_Source material:_
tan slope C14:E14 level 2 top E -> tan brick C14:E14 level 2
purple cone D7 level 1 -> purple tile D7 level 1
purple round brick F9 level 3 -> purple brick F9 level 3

_Your assignment:_ Copy whichever lines above contain the string "brick".

_Answer section:_
tan slope C14:E14 level 2 top E -> tan brick C14:E14 level 2
purple round brick F9 level 3 -> purple brick F9 level 3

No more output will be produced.